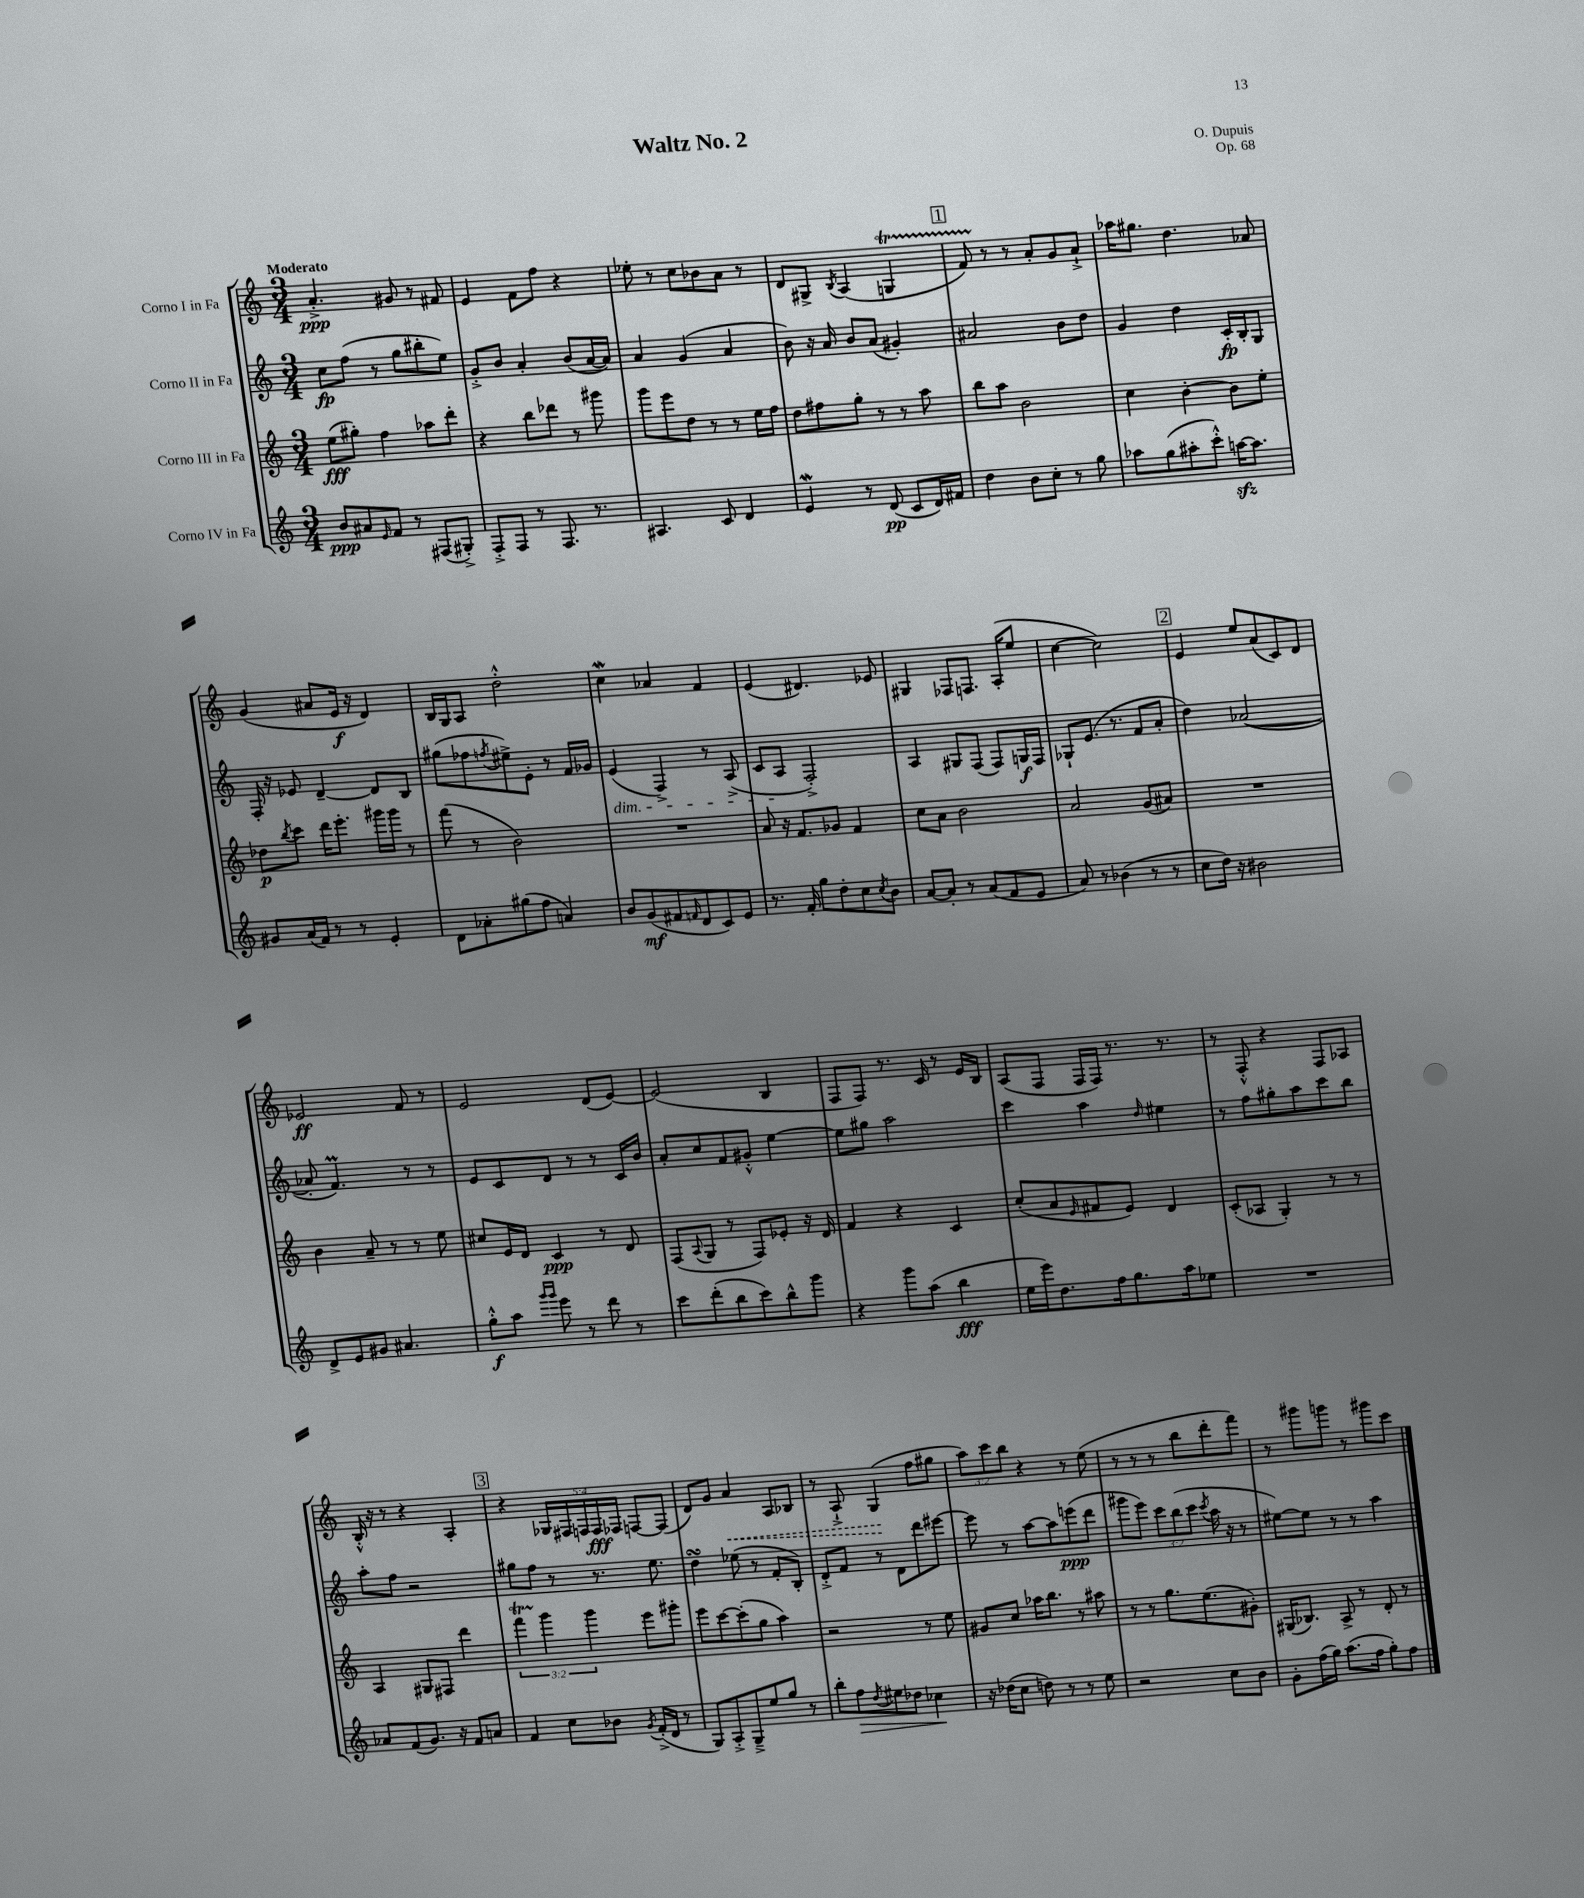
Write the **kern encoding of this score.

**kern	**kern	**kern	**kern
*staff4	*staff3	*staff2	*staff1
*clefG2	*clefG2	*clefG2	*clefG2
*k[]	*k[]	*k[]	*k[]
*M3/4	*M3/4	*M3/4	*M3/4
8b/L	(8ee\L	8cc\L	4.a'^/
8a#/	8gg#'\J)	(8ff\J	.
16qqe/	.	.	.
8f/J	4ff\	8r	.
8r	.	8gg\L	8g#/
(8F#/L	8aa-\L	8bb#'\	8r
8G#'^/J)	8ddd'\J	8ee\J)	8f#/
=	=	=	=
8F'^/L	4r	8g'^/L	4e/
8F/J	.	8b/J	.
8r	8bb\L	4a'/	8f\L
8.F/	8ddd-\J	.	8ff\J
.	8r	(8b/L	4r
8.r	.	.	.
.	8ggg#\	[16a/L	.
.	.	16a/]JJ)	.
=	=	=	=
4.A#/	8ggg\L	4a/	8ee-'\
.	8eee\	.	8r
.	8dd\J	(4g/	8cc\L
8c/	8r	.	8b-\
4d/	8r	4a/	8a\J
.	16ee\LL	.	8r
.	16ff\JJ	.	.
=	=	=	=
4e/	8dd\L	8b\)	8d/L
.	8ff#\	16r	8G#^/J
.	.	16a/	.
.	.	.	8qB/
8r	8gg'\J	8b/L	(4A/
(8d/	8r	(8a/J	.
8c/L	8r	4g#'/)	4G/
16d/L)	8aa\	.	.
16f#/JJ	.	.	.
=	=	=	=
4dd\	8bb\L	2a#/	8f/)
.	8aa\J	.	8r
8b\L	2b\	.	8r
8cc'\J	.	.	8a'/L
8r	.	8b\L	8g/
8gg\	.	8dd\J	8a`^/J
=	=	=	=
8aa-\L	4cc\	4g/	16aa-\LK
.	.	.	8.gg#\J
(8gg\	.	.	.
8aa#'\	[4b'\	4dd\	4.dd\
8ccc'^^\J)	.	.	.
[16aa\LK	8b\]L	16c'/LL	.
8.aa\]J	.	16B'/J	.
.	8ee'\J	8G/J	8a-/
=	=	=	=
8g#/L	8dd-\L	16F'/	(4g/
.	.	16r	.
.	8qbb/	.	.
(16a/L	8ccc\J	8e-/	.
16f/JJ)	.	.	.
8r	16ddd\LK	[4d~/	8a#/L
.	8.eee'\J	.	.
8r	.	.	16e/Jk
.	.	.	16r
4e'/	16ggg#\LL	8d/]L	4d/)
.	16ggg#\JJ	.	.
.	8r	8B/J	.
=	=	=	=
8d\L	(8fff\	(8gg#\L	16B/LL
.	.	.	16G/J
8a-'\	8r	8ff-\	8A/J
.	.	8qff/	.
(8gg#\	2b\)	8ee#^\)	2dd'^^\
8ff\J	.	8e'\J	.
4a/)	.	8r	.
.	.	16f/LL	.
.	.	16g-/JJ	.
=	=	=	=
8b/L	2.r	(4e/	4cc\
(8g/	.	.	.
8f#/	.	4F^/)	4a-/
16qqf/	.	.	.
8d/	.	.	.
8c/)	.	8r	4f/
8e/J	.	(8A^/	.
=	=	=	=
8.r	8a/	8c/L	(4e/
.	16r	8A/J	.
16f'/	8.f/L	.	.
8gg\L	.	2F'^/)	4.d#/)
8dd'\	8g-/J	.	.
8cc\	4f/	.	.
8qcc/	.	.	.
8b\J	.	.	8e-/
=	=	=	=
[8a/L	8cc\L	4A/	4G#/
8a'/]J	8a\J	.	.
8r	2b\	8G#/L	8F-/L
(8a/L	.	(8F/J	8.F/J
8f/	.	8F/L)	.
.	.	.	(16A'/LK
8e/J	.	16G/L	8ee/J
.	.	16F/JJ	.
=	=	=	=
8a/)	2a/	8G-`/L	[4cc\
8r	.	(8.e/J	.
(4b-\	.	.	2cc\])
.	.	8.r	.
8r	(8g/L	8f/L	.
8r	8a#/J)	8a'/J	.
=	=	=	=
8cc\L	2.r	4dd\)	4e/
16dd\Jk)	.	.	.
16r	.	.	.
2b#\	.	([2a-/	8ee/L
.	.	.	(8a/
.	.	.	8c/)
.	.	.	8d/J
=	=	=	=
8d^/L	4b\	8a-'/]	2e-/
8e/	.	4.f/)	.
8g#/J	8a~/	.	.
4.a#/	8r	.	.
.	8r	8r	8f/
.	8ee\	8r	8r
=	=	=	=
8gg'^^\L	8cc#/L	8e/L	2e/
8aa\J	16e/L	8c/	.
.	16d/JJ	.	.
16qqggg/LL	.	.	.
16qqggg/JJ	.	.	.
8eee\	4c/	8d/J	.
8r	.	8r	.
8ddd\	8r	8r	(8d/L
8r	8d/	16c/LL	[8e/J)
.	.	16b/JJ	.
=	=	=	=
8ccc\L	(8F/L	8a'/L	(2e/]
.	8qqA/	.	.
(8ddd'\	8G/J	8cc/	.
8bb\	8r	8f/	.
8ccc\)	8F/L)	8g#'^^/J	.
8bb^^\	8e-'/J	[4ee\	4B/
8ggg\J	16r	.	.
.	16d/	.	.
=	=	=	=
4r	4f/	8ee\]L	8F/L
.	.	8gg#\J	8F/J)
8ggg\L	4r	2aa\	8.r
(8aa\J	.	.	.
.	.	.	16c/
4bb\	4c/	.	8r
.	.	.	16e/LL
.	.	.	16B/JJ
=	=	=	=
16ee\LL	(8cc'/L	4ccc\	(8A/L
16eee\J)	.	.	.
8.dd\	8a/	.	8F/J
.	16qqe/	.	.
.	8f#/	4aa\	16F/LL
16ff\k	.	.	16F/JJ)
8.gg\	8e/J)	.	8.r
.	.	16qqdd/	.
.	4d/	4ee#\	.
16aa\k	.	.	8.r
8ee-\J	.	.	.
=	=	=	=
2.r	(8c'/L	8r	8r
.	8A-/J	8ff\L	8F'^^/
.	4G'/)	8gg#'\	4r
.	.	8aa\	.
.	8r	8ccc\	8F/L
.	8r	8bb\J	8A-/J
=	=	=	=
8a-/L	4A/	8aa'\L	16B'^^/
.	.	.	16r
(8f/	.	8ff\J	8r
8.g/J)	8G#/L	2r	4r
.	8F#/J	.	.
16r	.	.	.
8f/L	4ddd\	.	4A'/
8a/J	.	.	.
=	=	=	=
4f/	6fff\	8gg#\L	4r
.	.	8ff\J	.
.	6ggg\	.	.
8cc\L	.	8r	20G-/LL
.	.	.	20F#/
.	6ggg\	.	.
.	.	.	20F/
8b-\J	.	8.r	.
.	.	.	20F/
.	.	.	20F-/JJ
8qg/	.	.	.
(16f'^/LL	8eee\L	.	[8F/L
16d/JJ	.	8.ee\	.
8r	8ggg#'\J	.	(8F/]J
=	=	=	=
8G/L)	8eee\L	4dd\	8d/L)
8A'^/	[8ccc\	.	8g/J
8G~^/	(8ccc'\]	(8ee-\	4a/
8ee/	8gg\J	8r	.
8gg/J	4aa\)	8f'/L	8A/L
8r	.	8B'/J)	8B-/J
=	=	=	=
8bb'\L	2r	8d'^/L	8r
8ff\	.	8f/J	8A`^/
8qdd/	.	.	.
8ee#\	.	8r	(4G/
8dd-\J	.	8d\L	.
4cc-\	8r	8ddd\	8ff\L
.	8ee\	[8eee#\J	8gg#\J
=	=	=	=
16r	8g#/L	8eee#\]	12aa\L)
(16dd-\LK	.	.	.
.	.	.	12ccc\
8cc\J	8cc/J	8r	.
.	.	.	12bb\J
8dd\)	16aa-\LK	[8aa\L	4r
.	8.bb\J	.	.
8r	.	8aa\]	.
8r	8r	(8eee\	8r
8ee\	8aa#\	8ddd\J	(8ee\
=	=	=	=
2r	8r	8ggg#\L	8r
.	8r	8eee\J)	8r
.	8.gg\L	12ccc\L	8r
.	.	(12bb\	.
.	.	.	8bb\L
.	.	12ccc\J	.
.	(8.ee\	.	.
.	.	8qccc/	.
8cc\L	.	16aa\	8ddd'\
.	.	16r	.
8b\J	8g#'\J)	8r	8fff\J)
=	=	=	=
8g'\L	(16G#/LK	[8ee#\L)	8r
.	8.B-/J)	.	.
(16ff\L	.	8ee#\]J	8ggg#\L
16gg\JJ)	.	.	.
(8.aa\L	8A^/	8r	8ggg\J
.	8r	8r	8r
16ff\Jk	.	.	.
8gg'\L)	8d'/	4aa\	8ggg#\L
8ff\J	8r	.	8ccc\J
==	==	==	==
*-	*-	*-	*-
---
TASK BRIEF - Please count the lines above that contain the string "kern" and reply with the number alone.

FULL RESPONSE - 2